-- Dataset records follows --

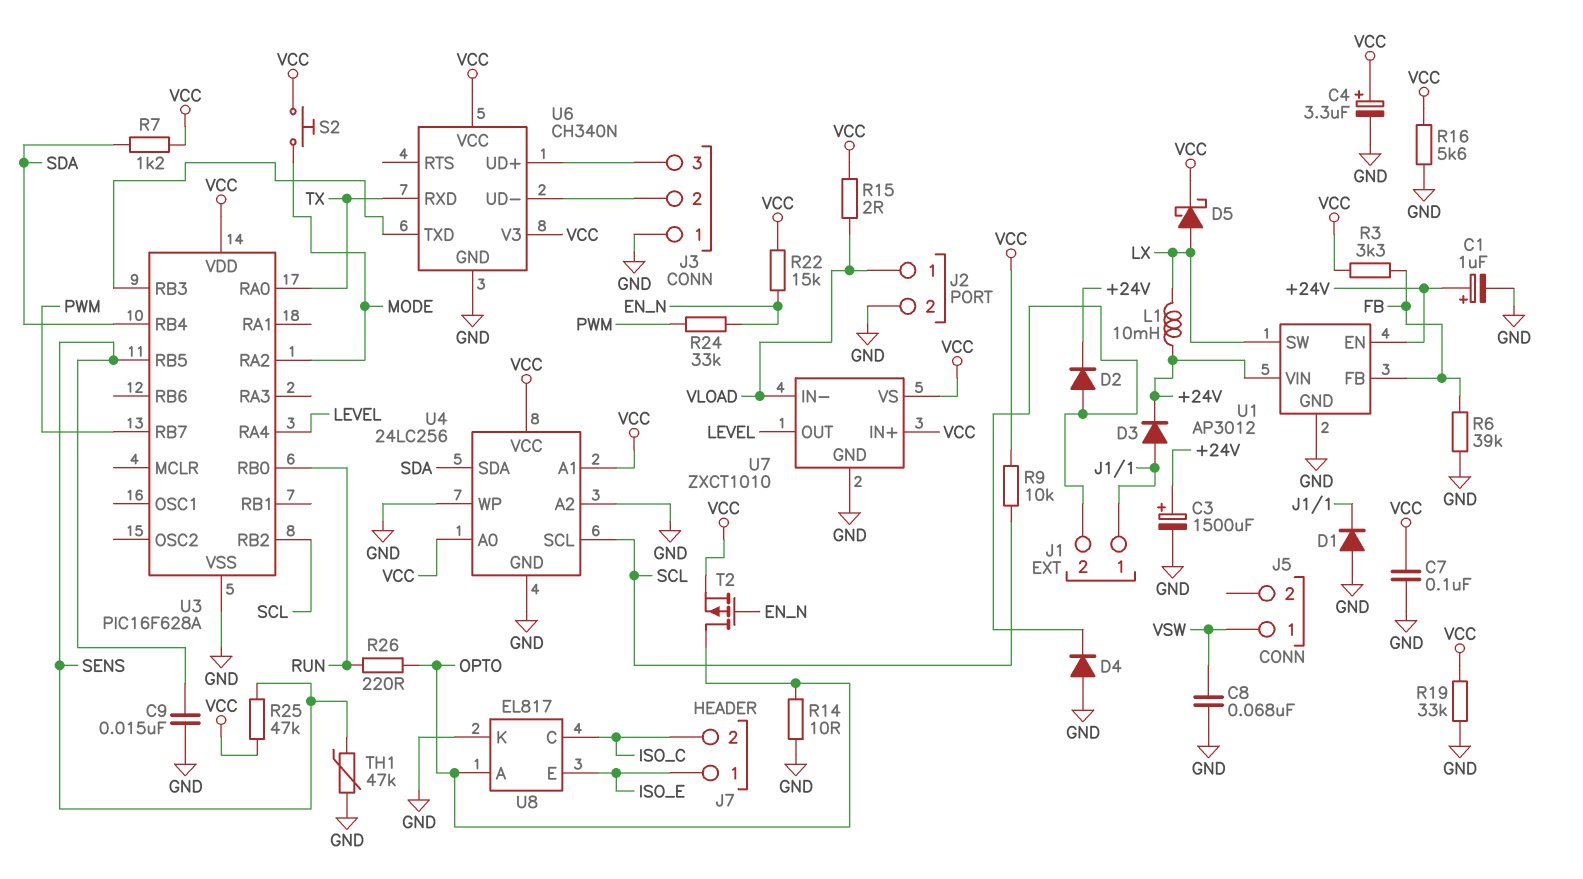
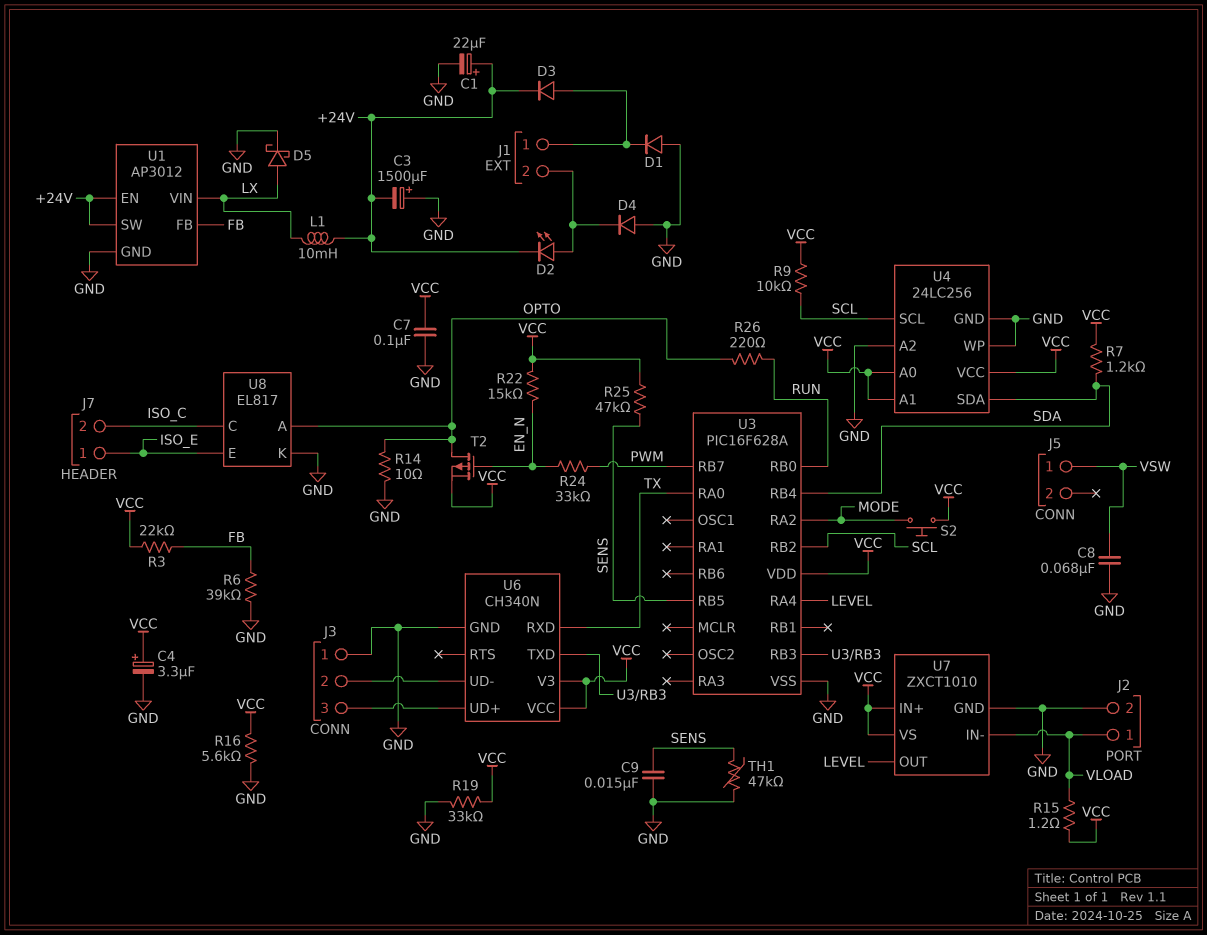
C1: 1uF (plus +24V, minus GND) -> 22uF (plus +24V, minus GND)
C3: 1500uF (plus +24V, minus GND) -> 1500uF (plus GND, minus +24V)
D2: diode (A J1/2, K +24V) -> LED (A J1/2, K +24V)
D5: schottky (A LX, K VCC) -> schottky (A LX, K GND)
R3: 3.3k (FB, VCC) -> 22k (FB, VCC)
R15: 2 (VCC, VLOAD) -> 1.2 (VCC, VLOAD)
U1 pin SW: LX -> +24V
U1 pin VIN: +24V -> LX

-- Dataset records concluded --

Task to carry out: All that should be returned is the run of lines from the start of the entries above to the line bearing "D5: schottky (A", each exact, with pictures omitted.

Final answer:
C1: 1uF (plus +24V, minus GND) -> 22uF (plus +24V, minus GND)
C3: 1500uF (plus +24V, minus GND) -> 1500uF (plus GND, minus +24V)
D2: diode (A J1/2, K +24V) -> LED (A J1/2, K +24V)
D5: schottky (A LX, K VCC) -> schottky (A LX, K GND)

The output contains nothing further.